Lines from the line with "brown padlock: 9 -> 7" to the line with "yellow fork: 12 -> 10" in the entries below, and only those, must be output exactly, with both ends included.

_Records for the exercise:_
-=-=-

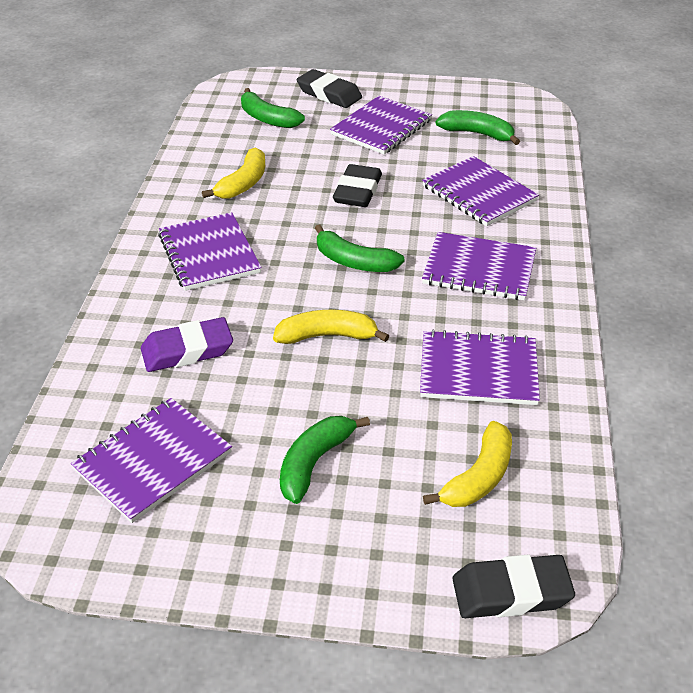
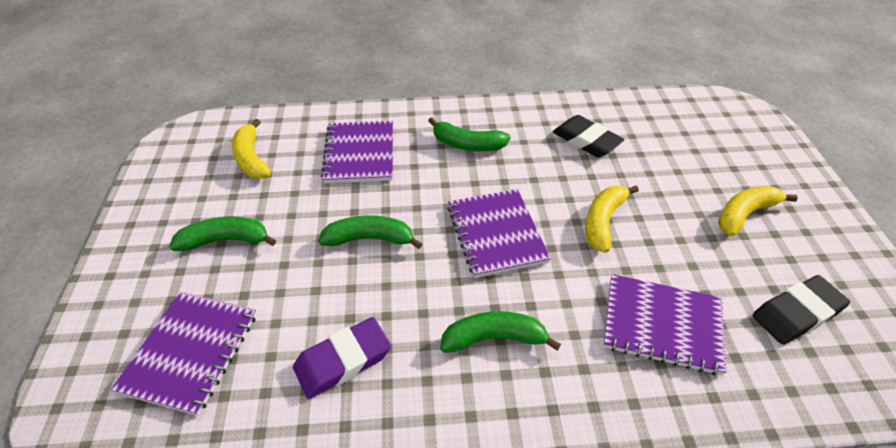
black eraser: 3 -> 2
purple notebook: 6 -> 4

-=-=-

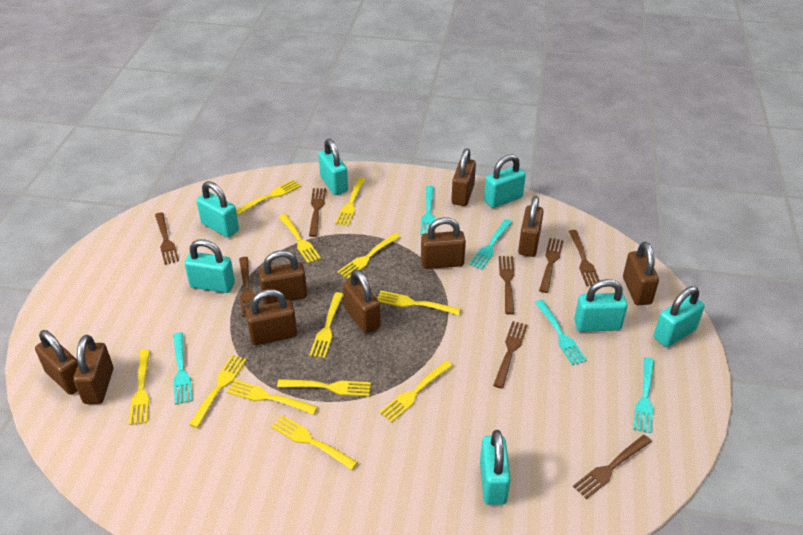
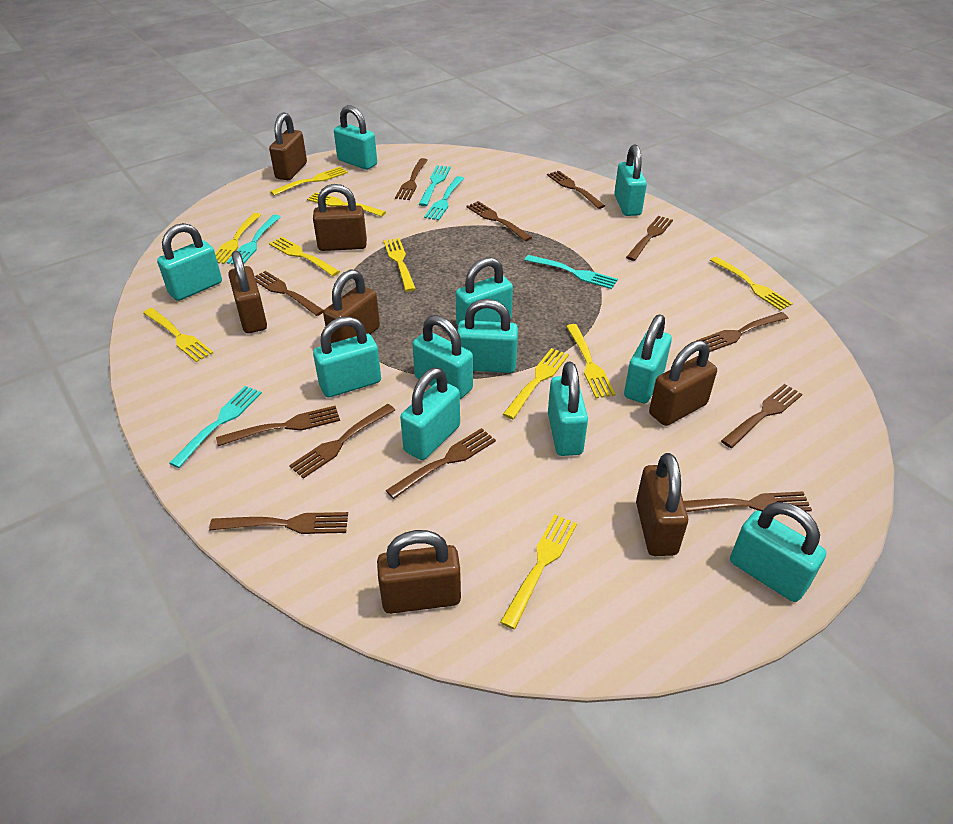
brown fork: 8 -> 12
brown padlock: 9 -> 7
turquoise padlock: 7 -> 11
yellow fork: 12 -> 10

-=-=-

_Solution below:_
brown padlock: 9 -> 7
turquoise padlock: 7 -> 11
yellow fork: 12 -> 10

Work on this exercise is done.